● Task requirements:
Reproduce exactly the lines below from the one containing "(617, 386) = (507, 263): black" through the one containing "(525, 192) = (346, 334): yellow", including both, and nothing else.

● Records for this task:
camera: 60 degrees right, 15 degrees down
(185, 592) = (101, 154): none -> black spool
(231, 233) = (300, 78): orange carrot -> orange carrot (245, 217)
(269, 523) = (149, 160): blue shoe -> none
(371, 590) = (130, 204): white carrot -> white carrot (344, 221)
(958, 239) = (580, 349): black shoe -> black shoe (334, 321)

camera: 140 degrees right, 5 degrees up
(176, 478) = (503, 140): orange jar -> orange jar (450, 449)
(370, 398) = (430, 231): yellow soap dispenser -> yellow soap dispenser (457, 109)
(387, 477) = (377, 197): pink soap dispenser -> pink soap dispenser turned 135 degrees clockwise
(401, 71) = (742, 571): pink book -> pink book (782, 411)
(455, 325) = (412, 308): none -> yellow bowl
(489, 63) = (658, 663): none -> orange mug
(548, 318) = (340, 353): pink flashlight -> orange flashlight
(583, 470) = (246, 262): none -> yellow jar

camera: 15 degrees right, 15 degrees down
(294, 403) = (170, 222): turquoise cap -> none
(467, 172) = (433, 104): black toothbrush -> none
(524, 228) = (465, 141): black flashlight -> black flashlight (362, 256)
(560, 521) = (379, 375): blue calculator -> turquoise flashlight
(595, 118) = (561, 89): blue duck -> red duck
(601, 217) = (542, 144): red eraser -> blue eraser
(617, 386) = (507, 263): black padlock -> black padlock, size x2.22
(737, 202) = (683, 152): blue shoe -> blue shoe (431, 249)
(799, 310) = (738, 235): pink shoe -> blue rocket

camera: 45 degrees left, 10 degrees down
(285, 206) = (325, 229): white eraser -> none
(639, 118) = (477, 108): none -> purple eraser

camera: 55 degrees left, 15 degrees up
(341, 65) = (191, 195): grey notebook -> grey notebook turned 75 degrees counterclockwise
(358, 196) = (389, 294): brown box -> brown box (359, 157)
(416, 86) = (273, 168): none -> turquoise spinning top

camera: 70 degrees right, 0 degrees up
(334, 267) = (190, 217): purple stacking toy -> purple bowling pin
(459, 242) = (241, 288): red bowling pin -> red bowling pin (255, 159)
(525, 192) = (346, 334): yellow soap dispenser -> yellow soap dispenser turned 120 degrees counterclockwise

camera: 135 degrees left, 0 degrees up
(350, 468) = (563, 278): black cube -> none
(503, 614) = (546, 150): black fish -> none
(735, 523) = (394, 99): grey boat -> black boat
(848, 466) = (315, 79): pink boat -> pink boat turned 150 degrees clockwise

● Task result:
(617, 386) = (507, 263): black padlock -> black padlock, size x2.22
(737, 202) = (683, 152): blue shoe -> blue shoe (431, 249)
(799, 310) = (738, 235): pink shoe -> blue rocket

camera: 45 degrees left, 10 degrees down
(285, 206) = (325, 229): white eraser -> none
(639, 118) = (477, 108): none -> purple eraser

camera: 55 degrees left, 15 degrees up
(341, 65) = (191, 195): grey notebook -> grey notebook turned 75 degrees counterclockwise
(358, 196) = (389, 294): brown box -> brown box (359, 157)
(416, 86) = (273, 168): none -> turquoise spinning top

camera: 70 degrees right, 0 degrees up
(334, 267) = (190, 217): purple stacking toy -> purple bowling pin
(459, 242) = (241, 288): red bowling pin -> red bowling pin (255, 159)
(525, 192) = (346, 334): yellow soap dispenser -> yellow soap dispenser turned 120 degrees counterclockwise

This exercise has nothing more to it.